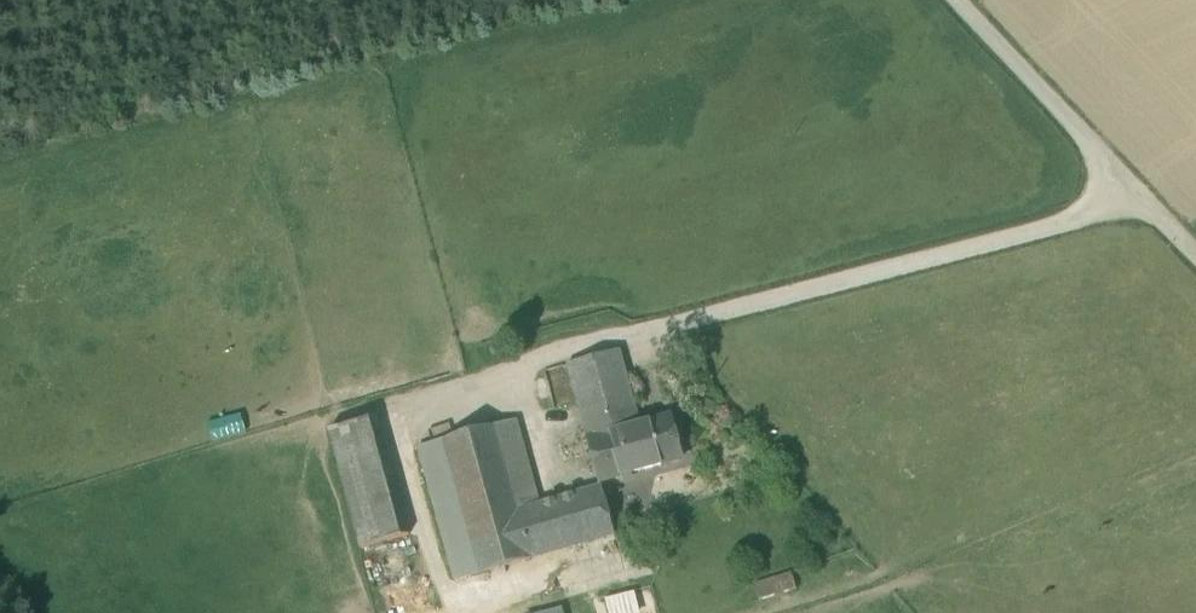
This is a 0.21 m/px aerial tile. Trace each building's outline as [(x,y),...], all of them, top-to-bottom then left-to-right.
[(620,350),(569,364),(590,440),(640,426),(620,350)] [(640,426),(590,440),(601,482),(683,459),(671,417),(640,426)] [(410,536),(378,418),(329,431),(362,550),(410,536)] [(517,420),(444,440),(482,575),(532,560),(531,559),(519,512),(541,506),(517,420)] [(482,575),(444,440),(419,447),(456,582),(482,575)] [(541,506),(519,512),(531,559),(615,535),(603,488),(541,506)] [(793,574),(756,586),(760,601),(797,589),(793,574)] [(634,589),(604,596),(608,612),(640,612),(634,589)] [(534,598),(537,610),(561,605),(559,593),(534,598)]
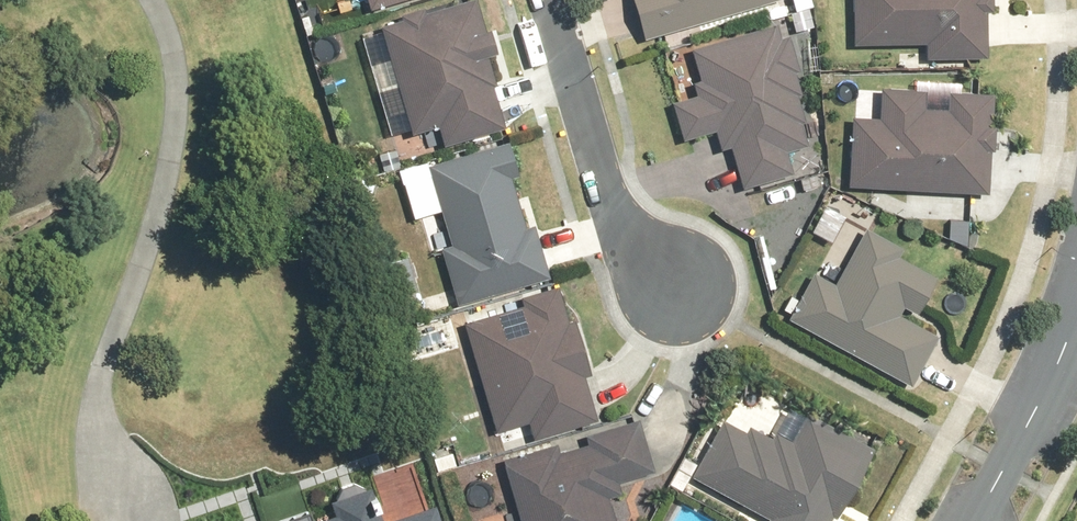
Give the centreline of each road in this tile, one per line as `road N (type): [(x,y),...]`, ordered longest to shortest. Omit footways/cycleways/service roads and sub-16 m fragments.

Work request: Output the data above exactly. Drop every picture.

Response to this exercise:
This is a 0.21 m/px aerial tile. Trace each building's outline as [(x,y),...], all of them, top-to-bottom then left-to-right.
[(620,350),(569,364),(590,440),(640,426),(620,350)] [(640,426),(590,440),(601,482),(683,459),(671,417),(640,426)] [(410,536),(378,418),(329,431),(362,550),(410,536)] [(517,420),(444,440),(482,575),(532,560),(531,559),(519,512),(541,506),(517,420)] [(482,575),(444,440),(419,447),(456,582),(482,575)] [(541,506),(519,512),(531,559),(615,535),(603,488),(541,506)] [(793,574),(756,586),(760,601),(797,589),(793,574)] [(634,589),(604,596),(608,612),(640,612),(634,589)] [(534,598),(537,610),(561,605),(559,593),(534,598)]
Give the centreline of each road in this tile, one per line as `road N (type): [(x,y),...]`, ordered longest to shortest. Omit footways/cycleways/service roads and sub-16 m fragments.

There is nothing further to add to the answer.